---- Exercise inputs

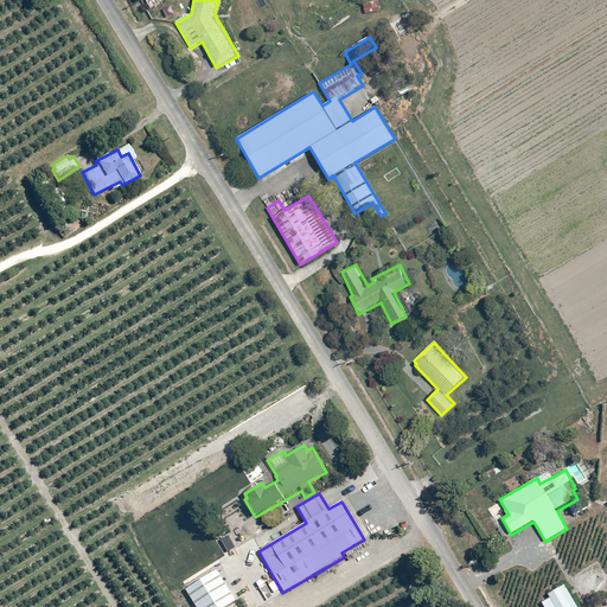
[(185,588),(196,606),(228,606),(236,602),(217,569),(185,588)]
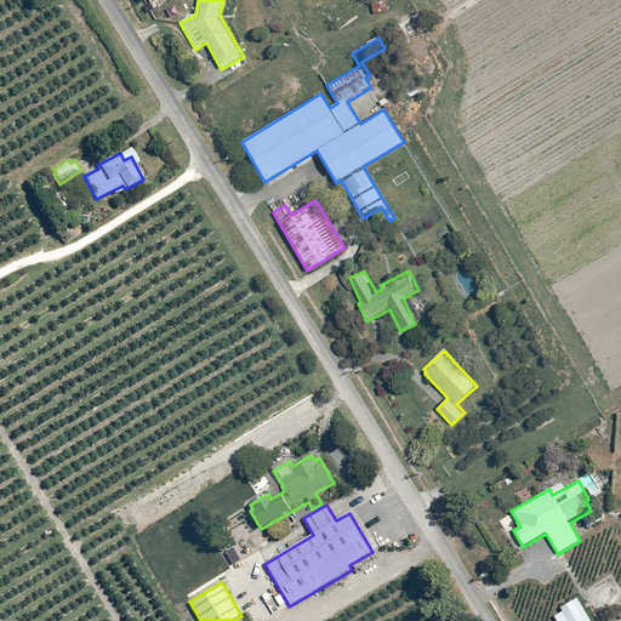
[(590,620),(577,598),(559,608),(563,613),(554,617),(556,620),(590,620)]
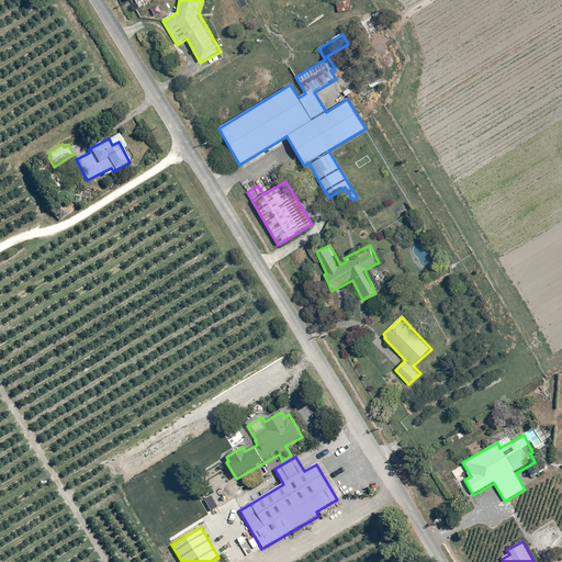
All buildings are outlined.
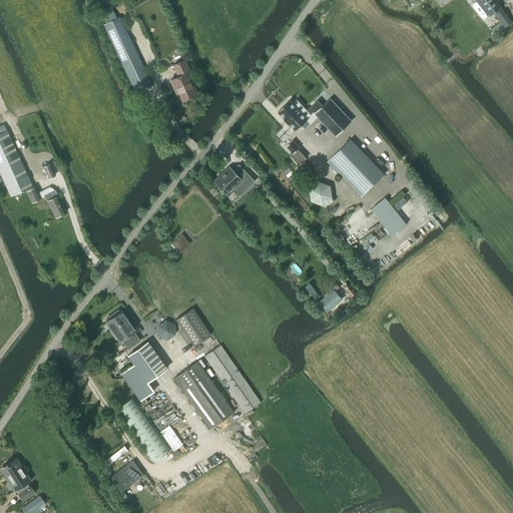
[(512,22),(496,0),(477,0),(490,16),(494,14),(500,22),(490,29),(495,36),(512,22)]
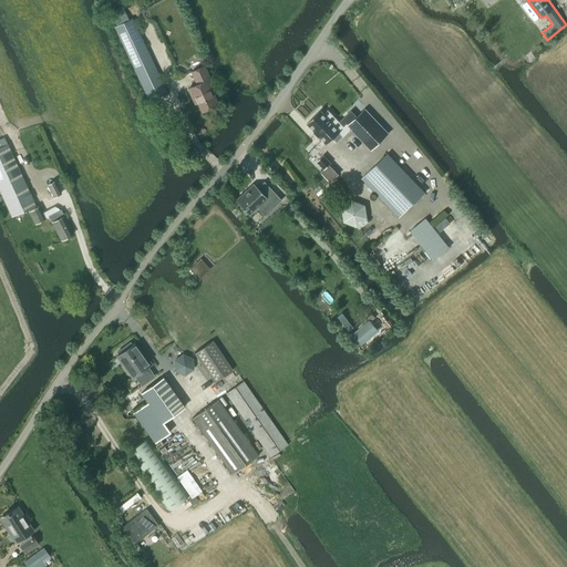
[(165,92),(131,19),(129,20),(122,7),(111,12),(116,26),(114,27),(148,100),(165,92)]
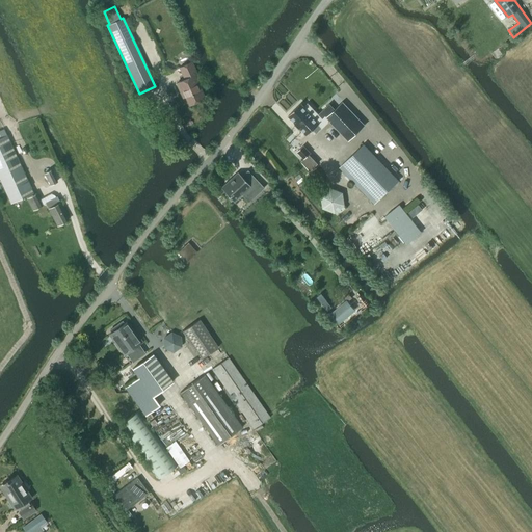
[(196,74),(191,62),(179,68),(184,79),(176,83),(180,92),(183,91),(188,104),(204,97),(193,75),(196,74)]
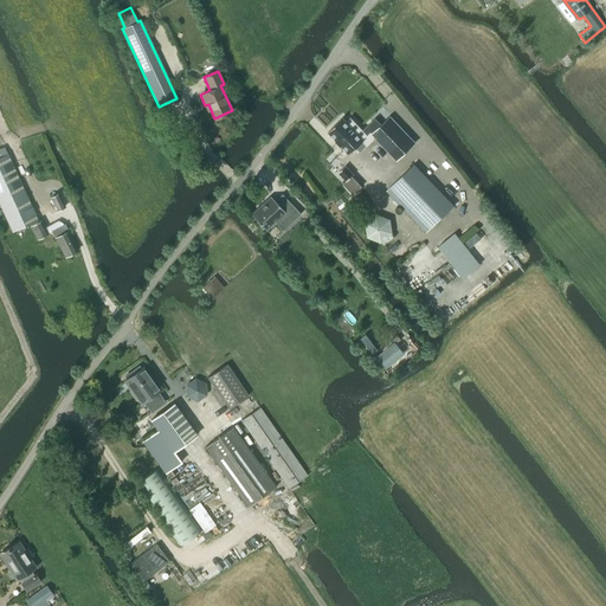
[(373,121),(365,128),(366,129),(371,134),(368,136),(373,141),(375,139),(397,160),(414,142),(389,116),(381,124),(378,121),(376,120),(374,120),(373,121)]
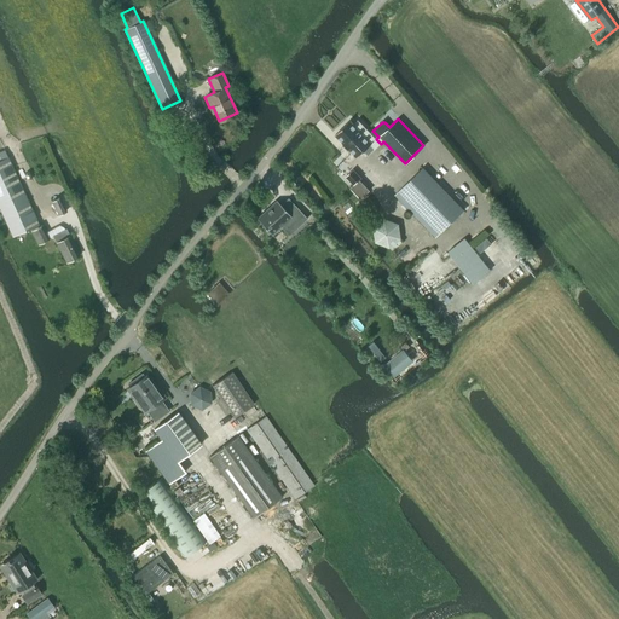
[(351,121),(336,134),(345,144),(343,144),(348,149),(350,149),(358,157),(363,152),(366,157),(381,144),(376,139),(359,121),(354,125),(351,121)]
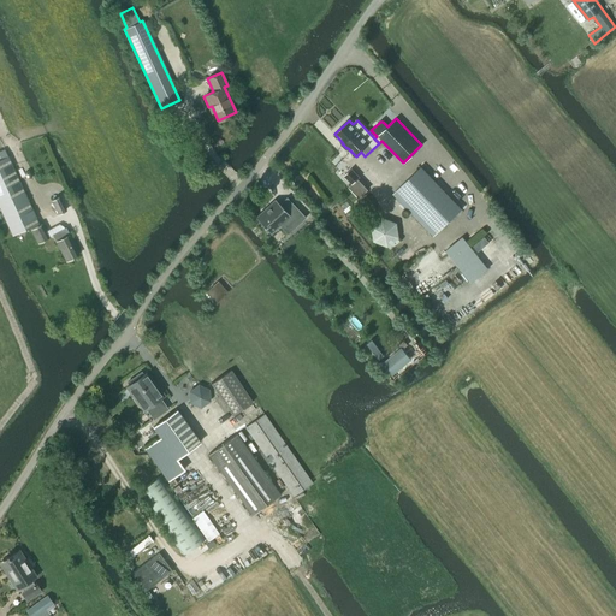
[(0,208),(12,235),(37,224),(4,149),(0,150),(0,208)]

--------

Exercise details >>
Set down every entry above without alteration, but print no images.

Expected answer >>
[(185,588),(196,606),(228,606),(236,602),(217,569),(185,588)]
[(590,620),(577,598),(559,608),(563,613),(554,617),(556,620),(590,620)]
All buildings are outlined.
[(512,22),(496,0),(477,0),(490,16),(494,14),(500,22),(490,29),(495,36),(512,22)]
[(165,92),(131,19),(129,20),(122,7),(111,12),(116,26),(114,27),(148,100),(165,92)]
[(196,74),(191,62),(179,68),(184,79),(176,83),(180,92),(183,91),(188,104),(204,97),(193,75),(196,74)]
[(373,121),(365,128),(366,129),(371,134),(368,136),(373,141),(375,139),(397,160),(414,142),(389,116),(381,124),(378,121),(376,120),(374,120),(373,121)]
[(351,121),(336,134),(345,144),(343,144),(348,149),(350,149),(358,157),(363,152),(366,157),(381,144),(376,139),(359,121),(354,125),(351,121)]
[(0,208),(12,235),(37,224),(4,149),(0,150),(0,208)]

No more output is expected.